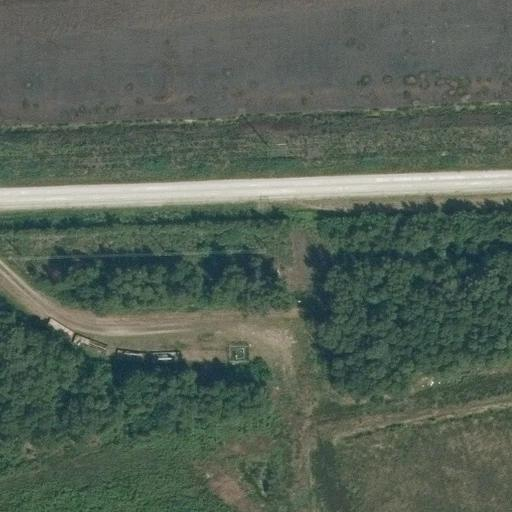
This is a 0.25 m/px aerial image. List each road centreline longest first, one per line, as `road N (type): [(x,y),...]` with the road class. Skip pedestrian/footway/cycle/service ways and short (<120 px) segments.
road 1 (unclassified): [(511,170),(0,192)]
road 2 (track): [(0,277),(47,318),(160,329),(270,322)]
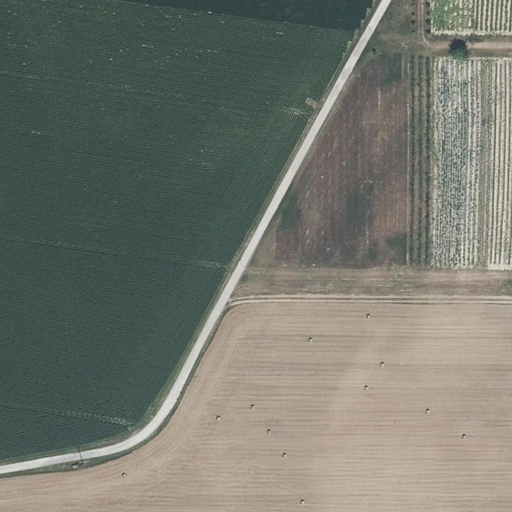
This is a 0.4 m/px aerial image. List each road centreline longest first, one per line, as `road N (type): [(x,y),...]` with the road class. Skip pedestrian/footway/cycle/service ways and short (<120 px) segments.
road 1 (track): [(229,287),(511,291)]
road 2 (track): [(360,45),(511,46)]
____________________
§ PROBLEM STATEMENT: Copy the data above word for word, leaving out the pictures.

§ EXERCISE SOLUTION:
This is a 0.25 m/px aerial image. List each road centreline longest first, one per line, as `road N (type): [(x,y),...]` with the road class. Skip pedestrian/footway/cycle/service ways and short (<120 px) segments.
road 1 (unclassified): [(511,170),(0,192)]
road 2 (track): [(0,277),(47,318),(160,329),(270,322)]
This is a 0.4 m/px aerial image. List each road centreline longest first, one per line, as `road N (type): [(x,y),...]` with the road class. Skip pedestrian/footway/cycle/service ways and short (<120 px) segments.
road 1 (track): [(229,287),(511,291)]
road 2 (track): [(360,45),(511,46)]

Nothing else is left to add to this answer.